Items from a dataset:
+-------+
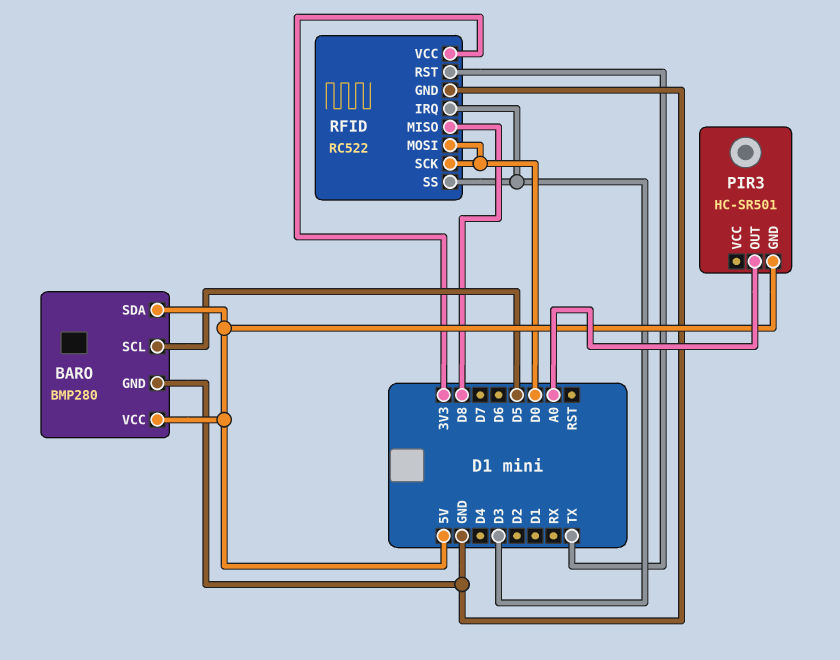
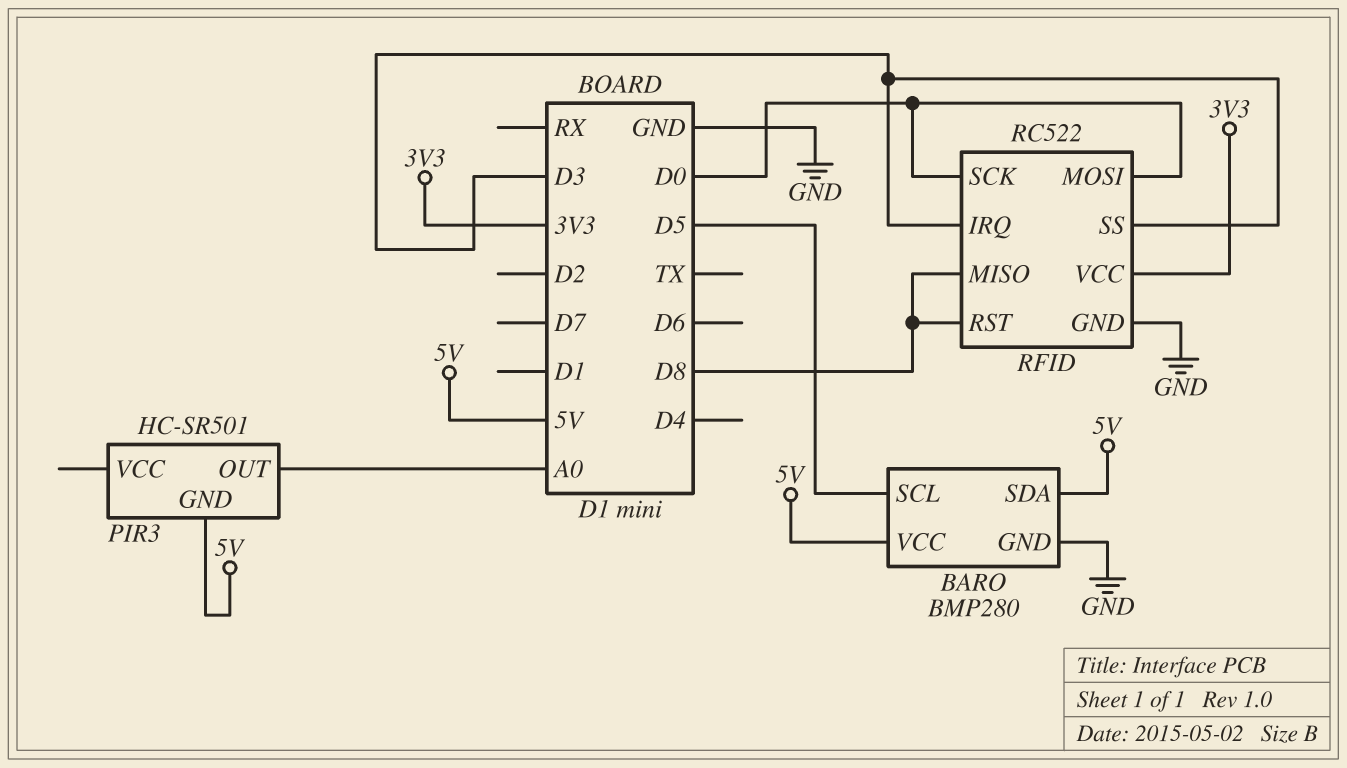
RFID pin RST: TX -> D8

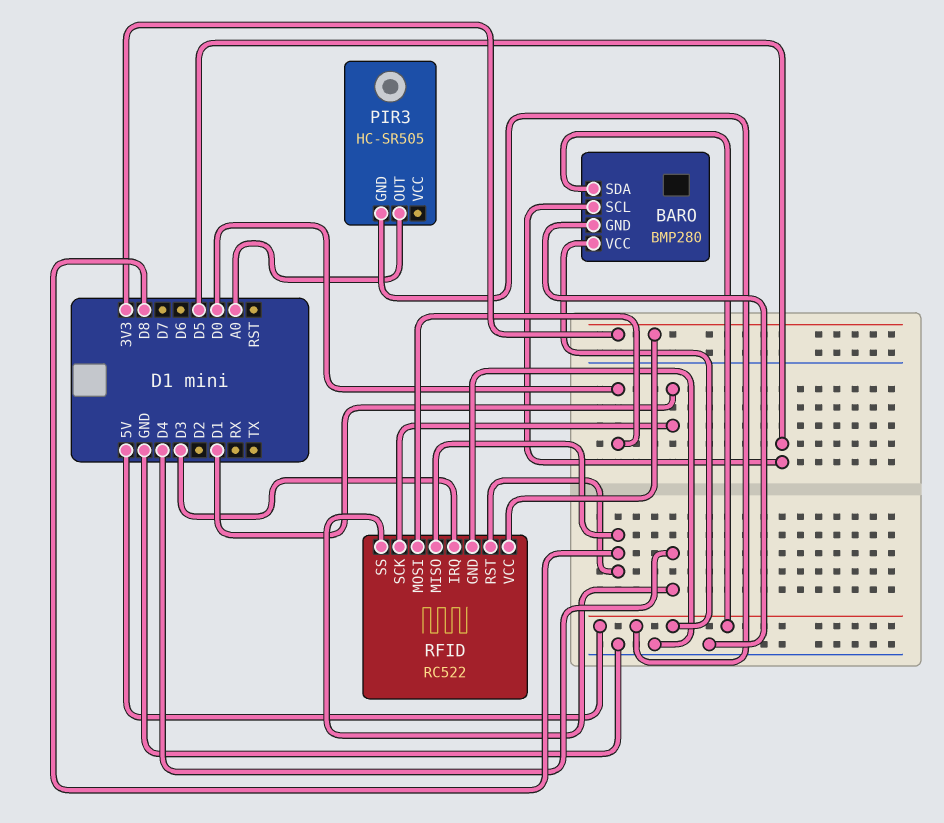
PIR3: HC-SR501 -> HC-SR505
RFID pin SCK: D0 -> D1
RFID pin SS: D3 -> D4

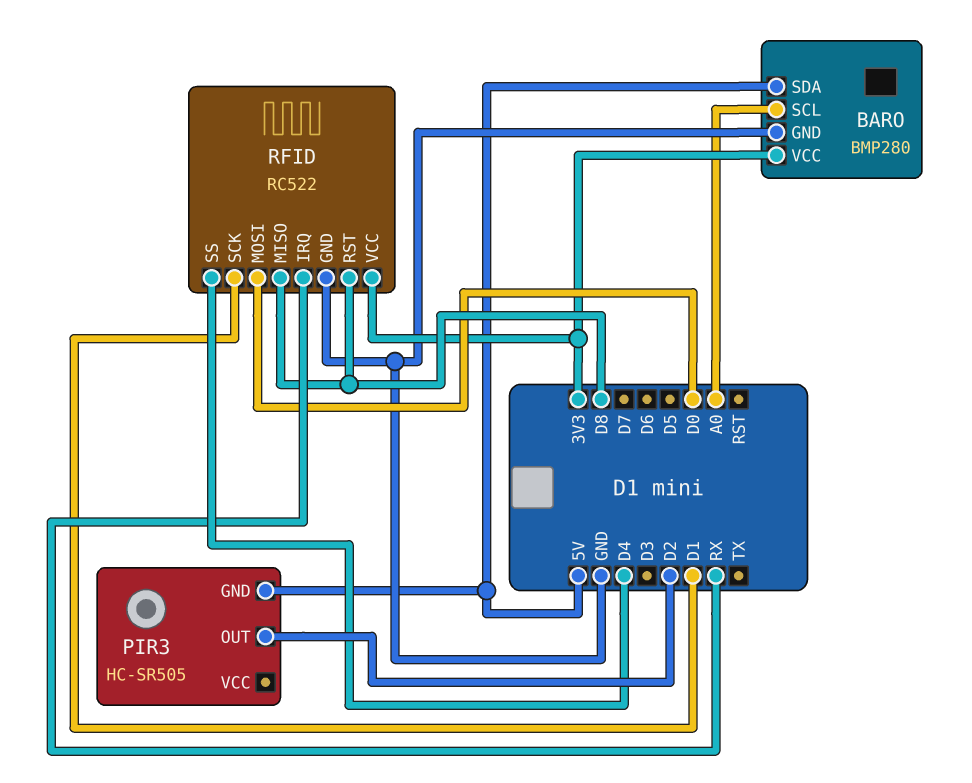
BARO pin SCL: D5 -> A0
BARO pin VCC: 5V -> 3V3
PIR3 pin OUT: A0 -> D2
RFID pin IRQ: D3 -> RX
+-------+
= WHAT TO WORK ON =
Whenever the word "RFID" shows up in a line above, copy that line.

= RESULT OF THIS TASK =
RFID pin RST: TX -> D8
RFID pin SCK: D0 -> D1
RFID pin SS: D3 -> D4
RFID pin IRQ: D3 -> RX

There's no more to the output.